• Source material:
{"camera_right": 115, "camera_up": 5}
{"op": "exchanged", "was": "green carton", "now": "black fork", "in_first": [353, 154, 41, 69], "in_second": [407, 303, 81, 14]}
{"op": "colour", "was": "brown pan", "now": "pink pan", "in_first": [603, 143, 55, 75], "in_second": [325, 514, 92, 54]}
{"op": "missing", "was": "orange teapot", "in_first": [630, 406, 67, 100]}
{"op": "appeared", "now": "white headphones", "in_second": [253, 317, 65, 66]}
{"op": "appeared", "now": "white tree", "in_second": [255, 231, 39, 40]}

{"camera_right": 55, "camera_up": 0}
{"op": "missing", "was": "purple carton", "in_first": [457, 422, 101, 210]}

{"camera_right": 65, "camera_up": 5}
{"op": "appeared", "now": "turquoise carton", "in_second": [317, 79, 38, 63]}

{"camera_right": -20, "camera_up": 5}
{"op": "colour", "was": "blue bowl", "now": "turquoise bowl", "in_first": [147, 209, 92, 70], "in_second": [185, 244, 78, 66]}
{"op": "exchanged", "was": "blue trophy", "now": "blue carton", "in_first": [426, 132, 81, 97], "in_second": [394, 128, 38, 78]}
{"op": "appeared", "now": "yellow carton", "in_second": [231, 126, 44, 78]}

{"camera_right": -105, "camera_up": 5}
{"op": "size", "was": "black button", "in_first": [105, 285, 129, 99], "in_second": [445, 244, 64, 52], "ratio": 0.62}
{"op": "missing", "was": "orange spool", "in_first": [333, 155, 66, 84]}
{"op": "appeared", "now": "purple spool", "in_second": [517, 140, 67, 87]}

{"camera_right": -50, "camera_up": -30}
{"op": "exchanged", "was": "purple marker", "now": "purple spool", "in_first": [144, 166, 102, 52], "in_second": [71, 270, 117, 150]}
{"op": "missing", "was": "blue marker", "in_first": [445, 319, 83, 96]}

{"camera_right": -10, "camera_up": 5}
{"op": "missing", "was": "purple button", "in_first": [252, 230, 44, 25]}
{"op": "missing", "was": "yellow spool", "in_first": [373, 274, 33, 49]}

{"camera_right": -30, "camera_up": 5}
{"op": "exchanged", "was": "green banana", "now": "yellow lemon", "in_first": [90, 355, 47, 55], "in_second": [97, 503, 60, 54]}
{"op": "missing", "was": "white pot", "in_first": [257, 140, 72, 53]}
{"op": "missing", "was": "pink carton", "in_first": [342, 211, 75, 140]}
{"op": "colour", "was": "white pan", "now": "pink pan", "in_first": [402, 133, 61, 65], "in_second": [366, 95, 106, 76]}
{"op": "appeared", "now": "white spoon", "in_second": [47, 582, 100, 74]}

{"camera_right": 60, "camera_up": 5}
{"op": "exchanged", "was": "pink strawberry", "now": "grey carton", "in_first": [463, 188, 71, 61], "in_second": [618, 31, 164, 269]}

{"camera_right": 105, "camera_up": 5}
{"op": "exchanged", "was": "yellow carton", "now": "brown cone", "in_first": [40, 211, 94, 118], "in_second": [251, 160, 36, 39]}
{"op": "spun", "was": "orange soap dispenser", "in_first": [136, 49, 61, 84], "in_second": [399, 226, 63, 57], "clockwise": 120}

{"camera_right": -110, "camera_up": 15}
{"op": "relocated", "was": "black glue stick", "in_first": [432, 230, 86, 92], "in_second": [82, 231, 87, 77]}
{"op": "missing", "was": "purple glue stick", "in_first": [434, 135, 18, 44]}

• What you are asked to do: Word for word, return all of the records.

• Answer space:
{"camera_right": 115, "camera_up": 5}
{"op": "exchanged", "was": "green carton", "now": "black fork", "in_first": [353, 154, 41, 69], "in_second": [407, 303, 81, 14]}
{"op": "colour", "was": "brown pan", "now": "pink pan", "in_first": [603, 143, 55, 75], "in_second": [325, 514, 92, 54]}
{"op": "missing", "was": "orange teapot", "in_first": [630, 406, 67, 100]}
{"op": "appeared", "now": "white headphones", "in_second": [253, 317, 65, 66]}
{"op": "appeared", "now": "white tree", "in_second": [255, 231, 39, 40]}

{"camera_right": 55, "camera_up": 0}
{"op": "missing", "was": "purple carton", "in_first": [457, 422, 101, 210]}

{"camera_right": 65, "camera_up": 5}
{"op": "appeared", "now": "turquoise carton", "in_second": [317, 79, 38, 63]}

{"camera_right": -20, "camera_up": 5}
{"op": "colour", "was": "blue bowl", "now": "turquoise bowl", "in_first": [147, 209, 92, 70], "in_second": [185, 244, 78, 66]}
{"op": "exchanged", "was": "blue trophy", "now": "blue carton", "in_first": [426, 132, 81, 97], "in_second": [394, 128, 38, 78]}
{"op": "appeared", "now": "yellow carton", "in_second": [231, 126, 44, 78]}

{"camera_right": -105, "camera_up": 5}
{"op": "size", "was": "black button", "in_first": [105, 285, 129, 99], "in_second": [445, 244, 64, 52], "ratio": 0.62}
{"op": "missing", "was": "orange spool", "in_first": [333, 155, 66, 84]}
{"op": "appeared", "now": "purple spool", "in_second": [517, 140, 67, 87]}

{"camera_right": -50, "camera_up": -30}
{"op": "exchanged", "was": "purple marker", "now": "purple spool", "in_first": [144, 166, 102, 52], "in_second": [71, 270, 117, 150]}
{"op": "missing", "was": "blue marker", "in_first": [445, 319, 83, 96]}

{"camera_right": -10, "camera_up": 5}
{"op": "missing", "was": "purple button", "in_first": [252, 230, 44, 25]}
{"op": "missing", "was": "yellow spool", "in_first": [373, 274, 33, 49]}

{"camera_right": -30, "camera_up": 5}
{"op": "exchanged", "was": "green banana", "now": "yellow lemon", "in_first": [90, 355, 47, 55], "in_second": [97, 503, 60, 54]}
{"op": "missing", "was": "white pot", "in_first": [257, 140, 72, 53]}
{"op": "missing", "was": "pink carton", "in_first": [342, 211, 75, 140]}
{"op": "colour", "was": "white pan", "now": "pink pan", "in_first": [402, 133, 61, 65], "in_second": [366, 95, 106, 76]}
{"op": "appeared", "now": "white spoon", "in_second": [47, 582, 100, 74]}

{"camera_right": 60, "camera_up": 5}
{"op": "exchanged", "was": "pink strawberry", "now": "grey carton", "in_first": [463, 188, 71, 61], "in_second": [618, 31, 164, 269]}

{"camera_right": 105, "camera_up": 5}
{"op": "exchanged", "was": "yellow carton", "now": "brown cone", "in_first": [40, 211, 94, 118], "in_second": [251, 160, 36, 39]}
{"op": "spun", "was": "orange soap dispenser", "in_first": [136, 49, 61, 84], "in_second": [399, 226, 63, 57], "clockwise": 120}

{"camera_right": -110, "camera_up": 15}
{"op": "relocated", "was": "black glue stick", "in_first": [432, 230, 86, 92], "in_second": [82, 231, 87, 77]}
{"op": "missing", "was": "purple glue stick", "in_first": [434, 135, 18, 44]}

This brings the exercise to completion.